## WHAT TO WORK ON
Could you transcribe all the entries exactly, omitting the pictures?

Structured diff data:
·····

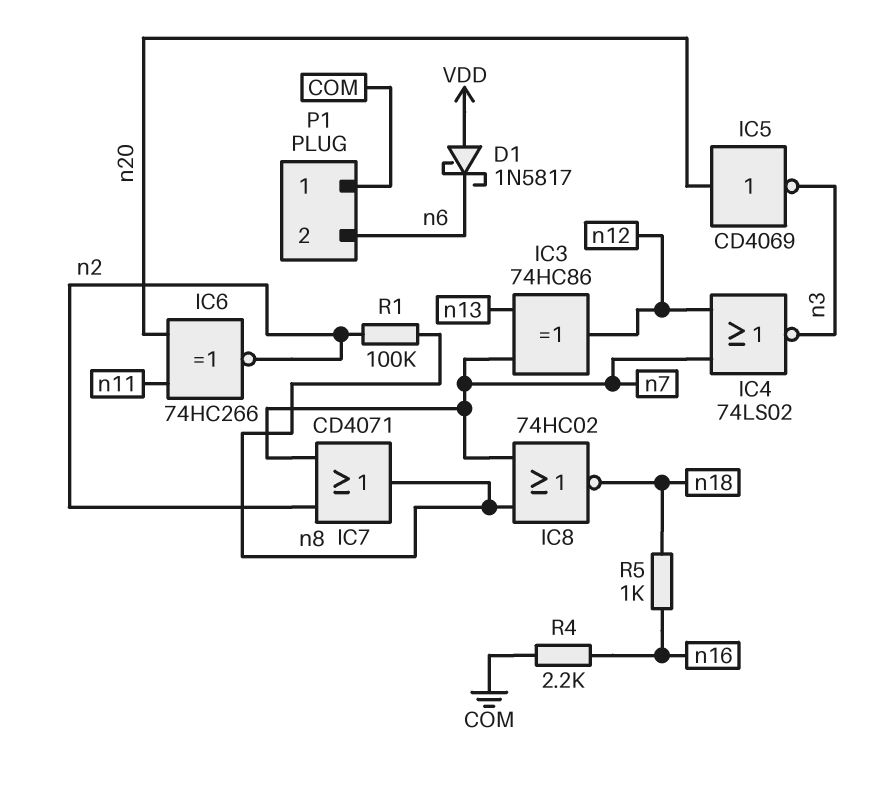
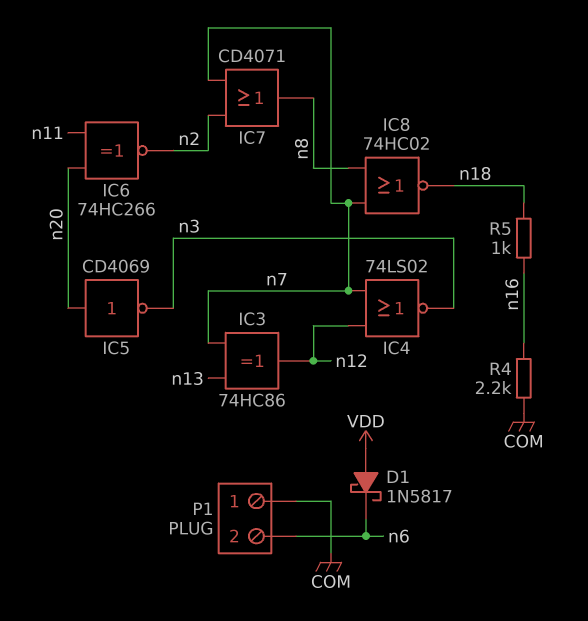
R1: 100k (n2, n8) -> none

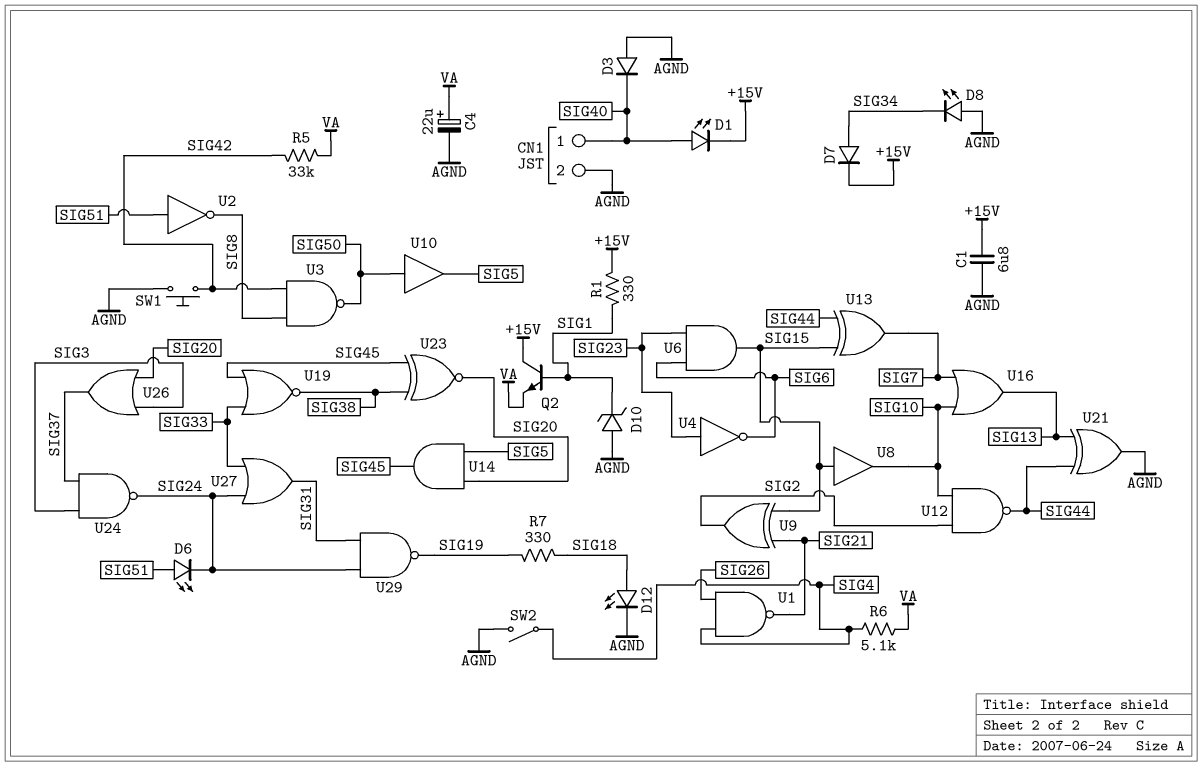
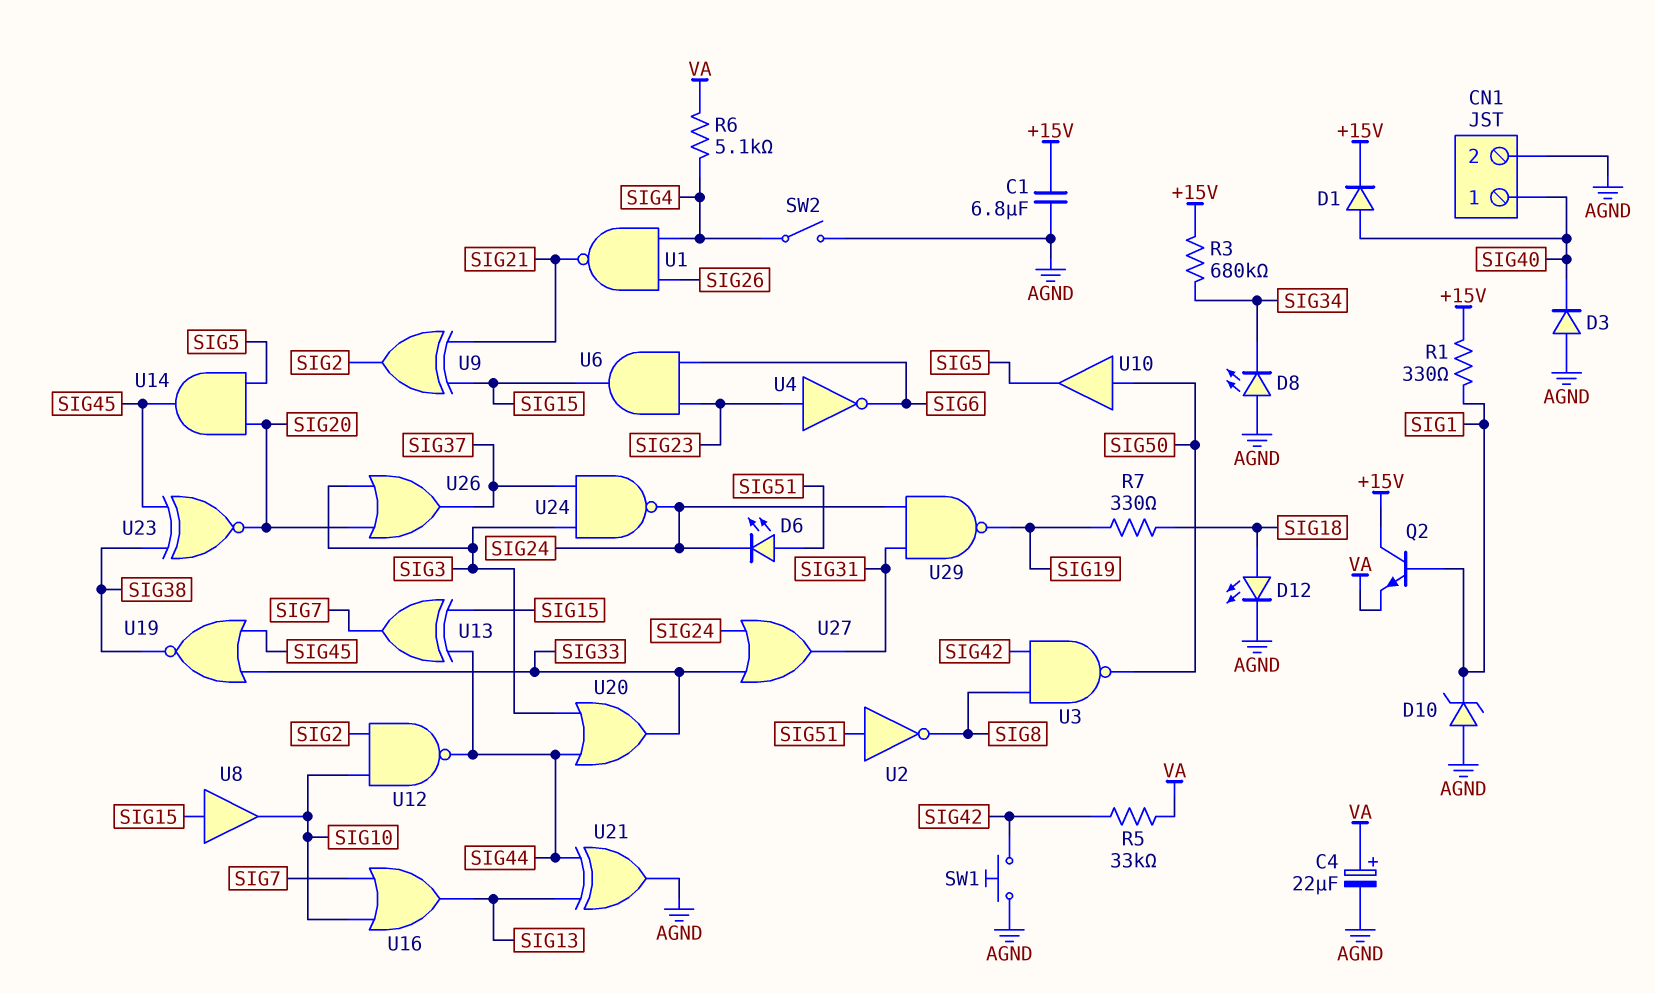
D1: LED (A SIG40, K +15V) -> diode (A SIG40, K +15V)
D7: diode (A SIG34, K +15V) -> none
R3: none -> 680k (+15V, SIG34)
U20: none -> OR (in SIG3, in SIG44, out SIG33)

·····

## ANSWER BELOW
R1: 100k (n2, n8) -> none

D1: LED (A SIG40, K +15V) -> diode (A SIG40, K +15V)
D7: diode (A SIG34, K +15V) -> none
R3: none -> 680k (+15V, SIG34)
U20: none -> OR (in SIG3, in SIG44, out SIG33)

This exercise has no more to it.